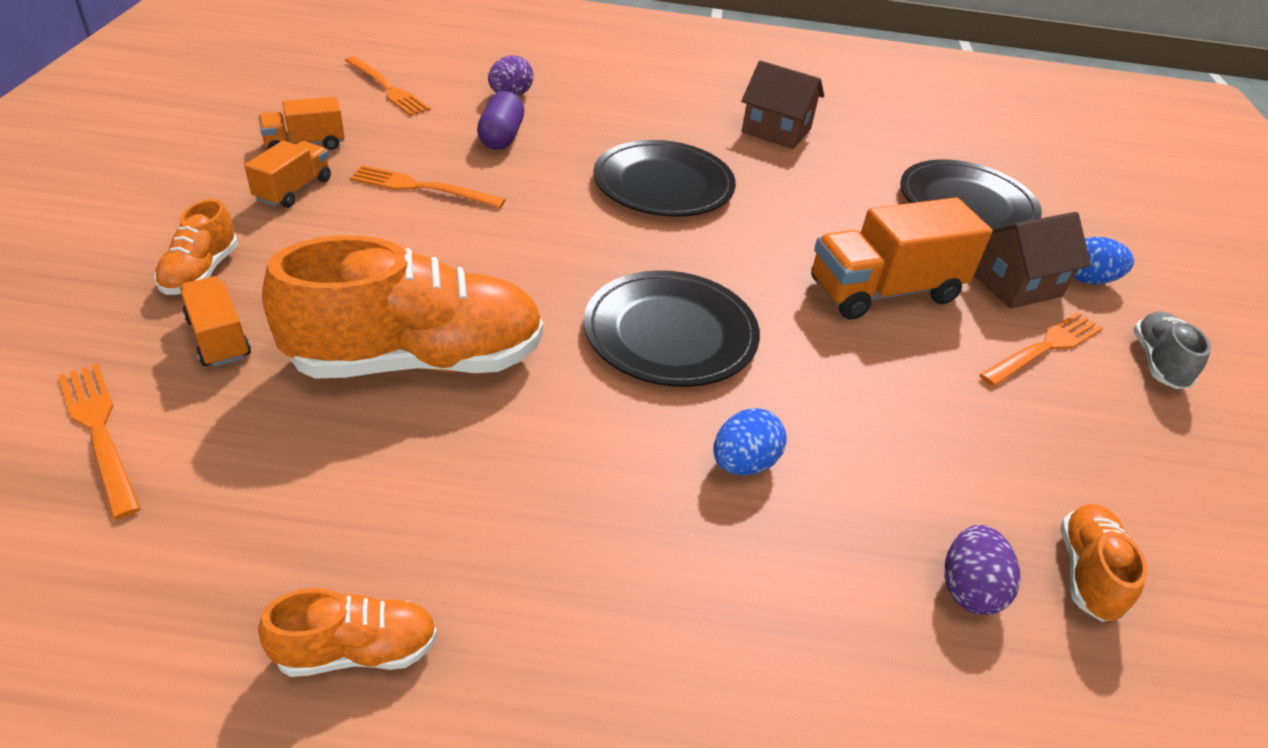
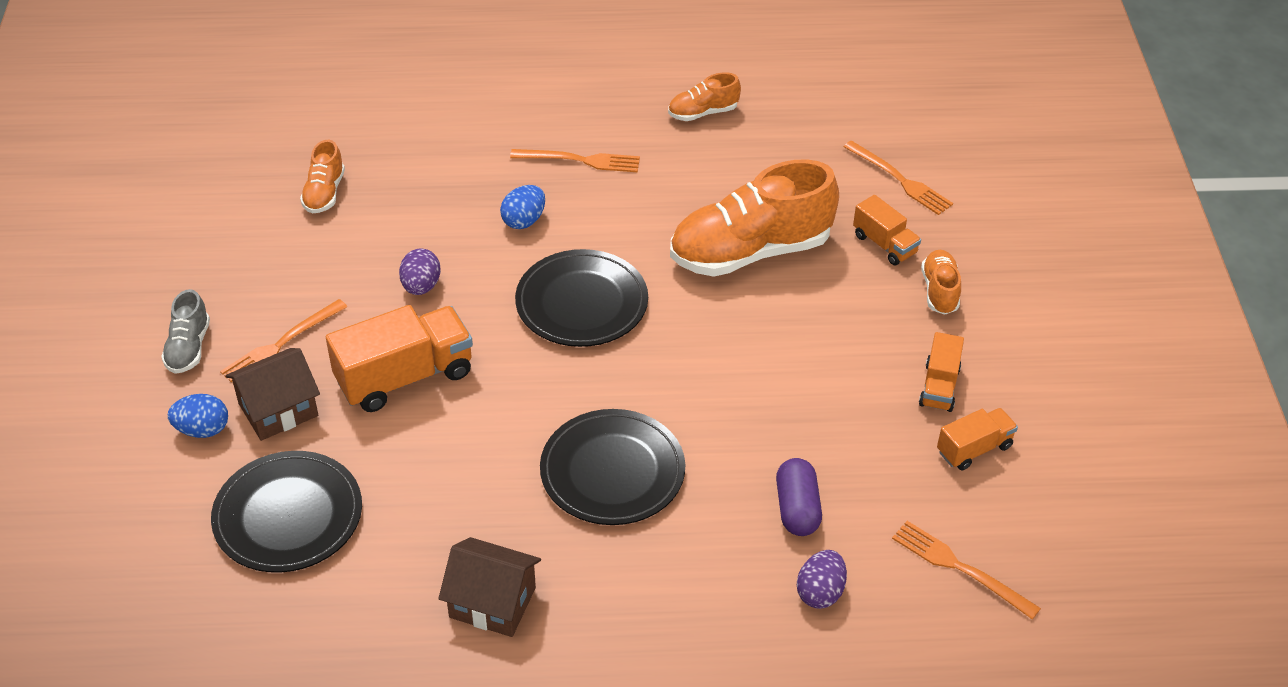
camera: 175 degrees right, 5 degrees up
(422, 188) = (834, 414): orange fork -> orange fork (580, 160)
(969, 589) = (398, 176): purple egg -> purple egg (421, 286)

────────

Print nothing but the lines from the one containing "(422, 188) = (834, 414): orange" through the end of the listing above, exactly as written.

(422, 188) = (834, 414): orange fork -> orange fork (580, 160)
(969, 589) = (398, 176): purple egg -> purple egg (421, 286)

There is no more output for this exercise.